*The task*
When you have gone through the entries below, state how many lines include the word "green" and write nothing else.

*Data shown*
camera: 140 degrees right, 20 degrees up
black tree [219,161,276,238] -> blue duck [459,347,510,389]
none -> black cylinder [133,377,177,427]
...
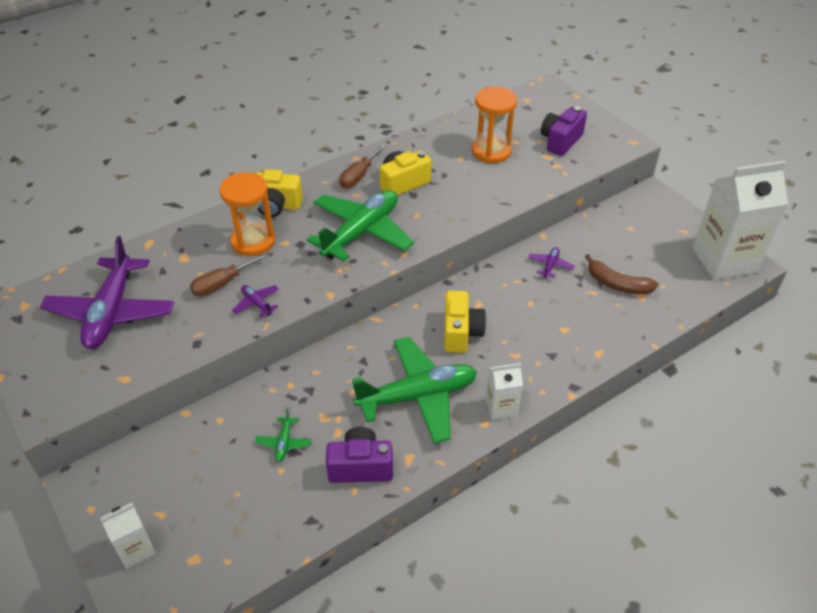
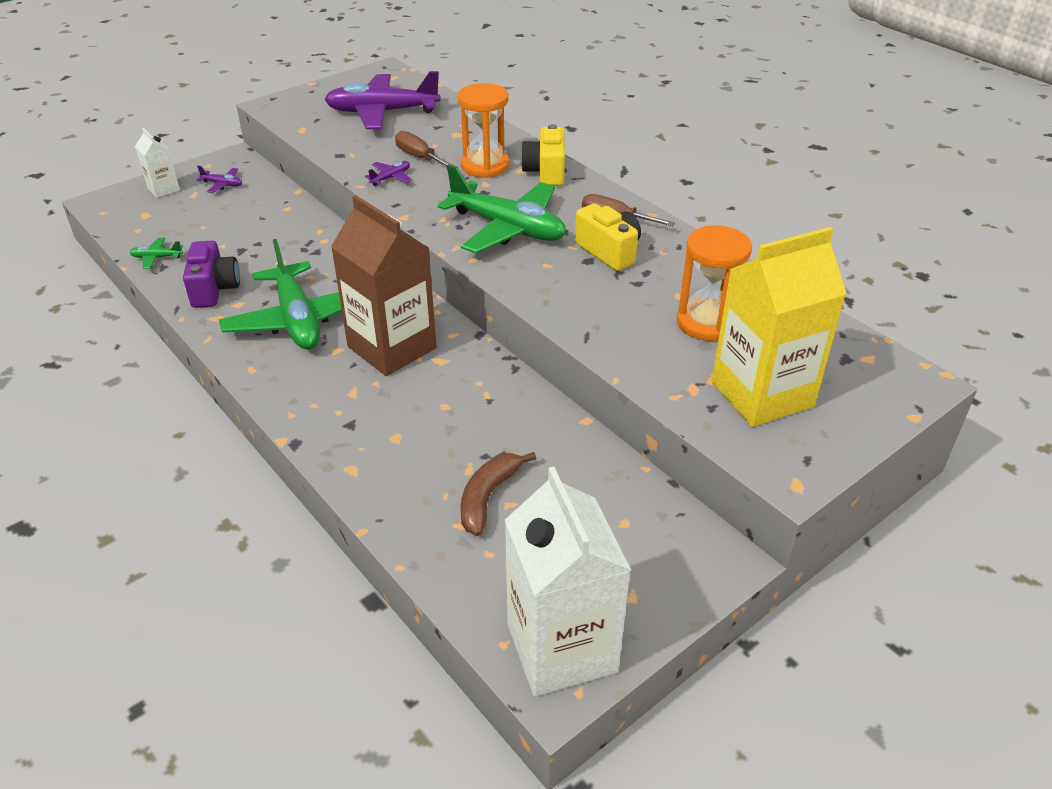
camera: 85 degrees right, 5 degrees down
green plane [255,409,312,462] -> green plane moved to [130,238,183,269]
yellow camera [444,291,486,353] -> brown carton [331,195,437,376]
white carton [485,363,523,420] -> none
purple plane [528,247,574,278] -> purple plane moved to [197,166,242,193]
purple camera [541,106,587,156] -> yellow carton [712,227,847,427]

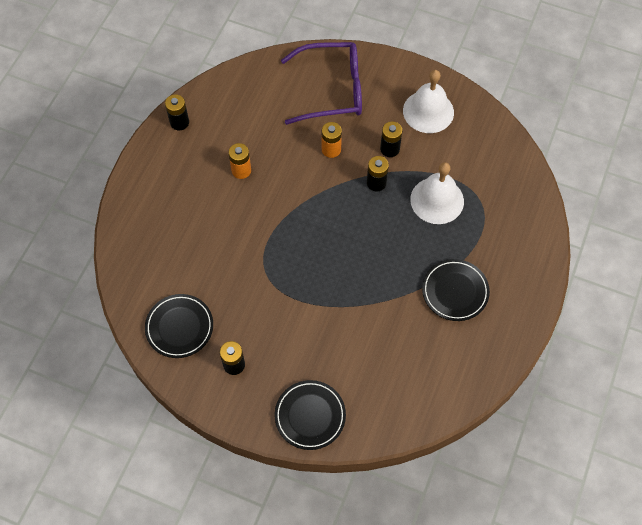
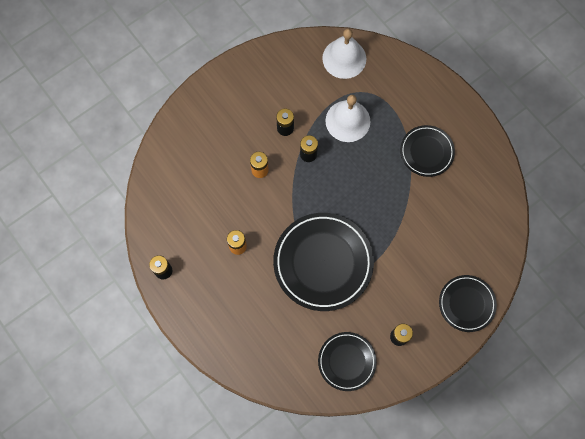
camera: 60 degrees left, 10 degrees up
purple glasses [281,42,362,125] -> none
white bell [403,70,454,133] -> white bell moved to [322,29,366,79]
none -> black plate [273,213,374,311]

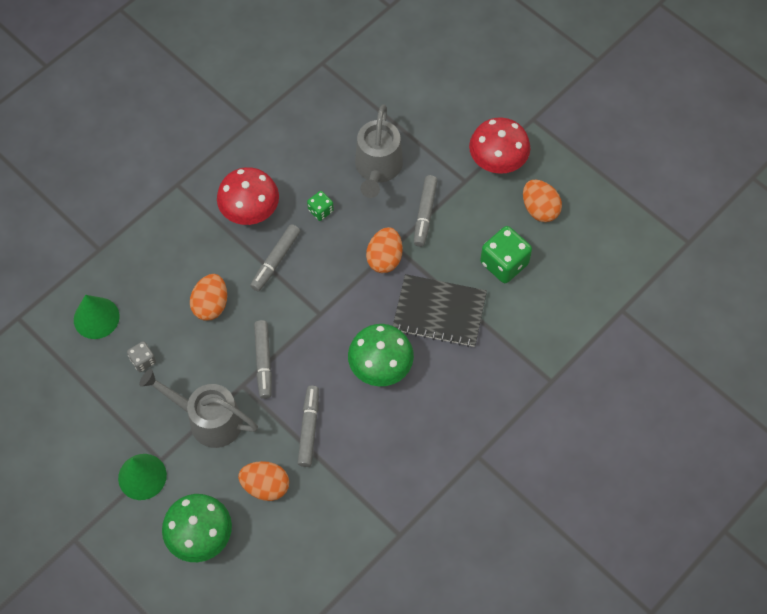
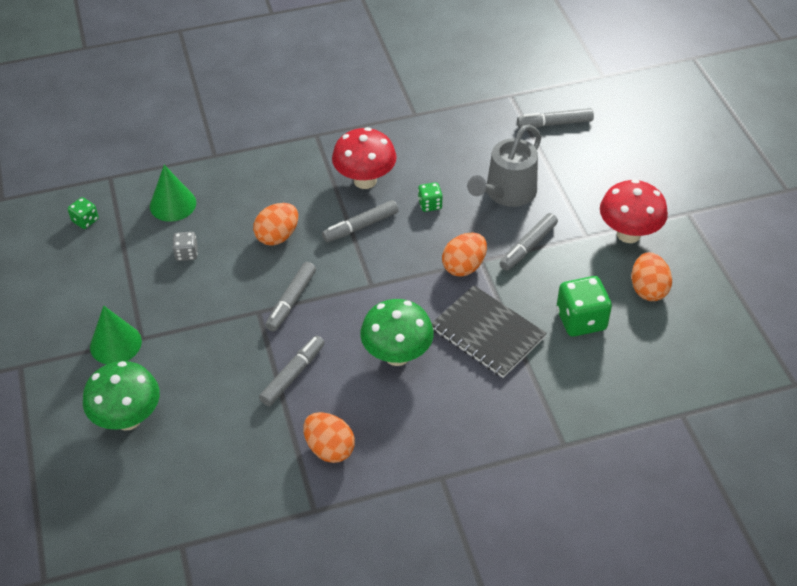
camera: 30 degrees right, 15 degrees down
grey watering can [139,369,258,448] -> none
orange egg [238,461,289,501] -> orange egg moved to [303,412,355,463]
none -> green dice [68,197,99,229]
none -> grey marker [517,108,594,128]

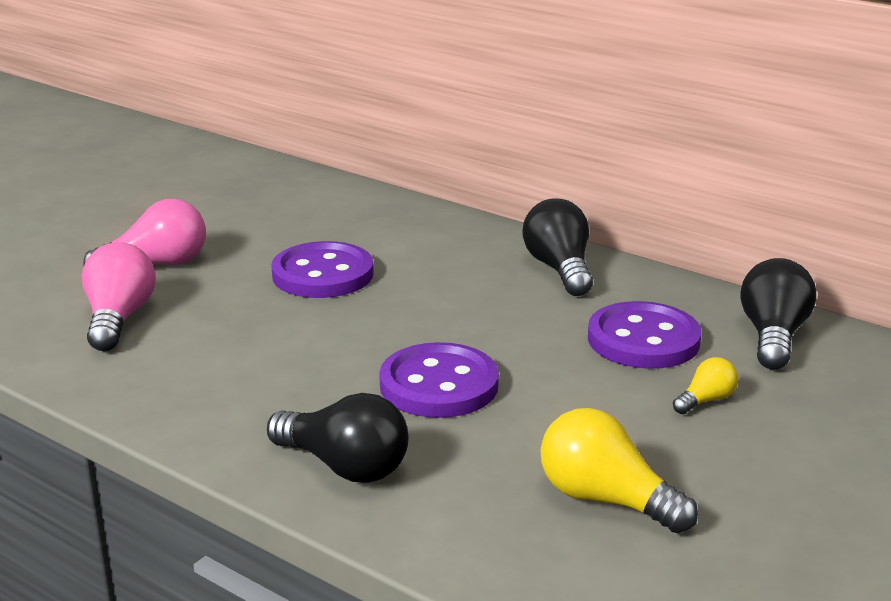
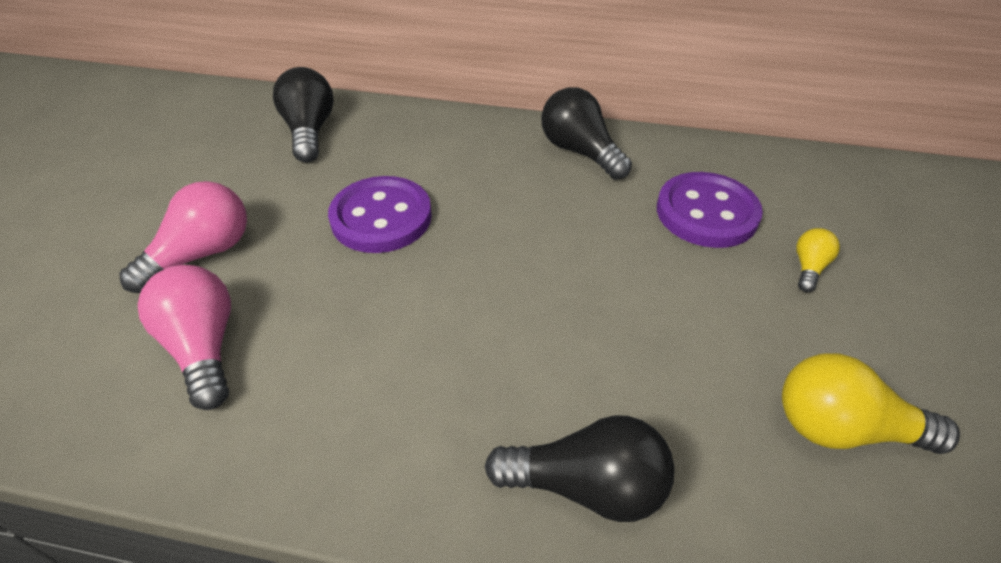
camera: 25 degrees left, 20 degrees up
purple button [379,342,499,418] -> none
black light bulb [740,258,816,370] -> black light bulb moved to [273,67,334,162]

*Task answer*
2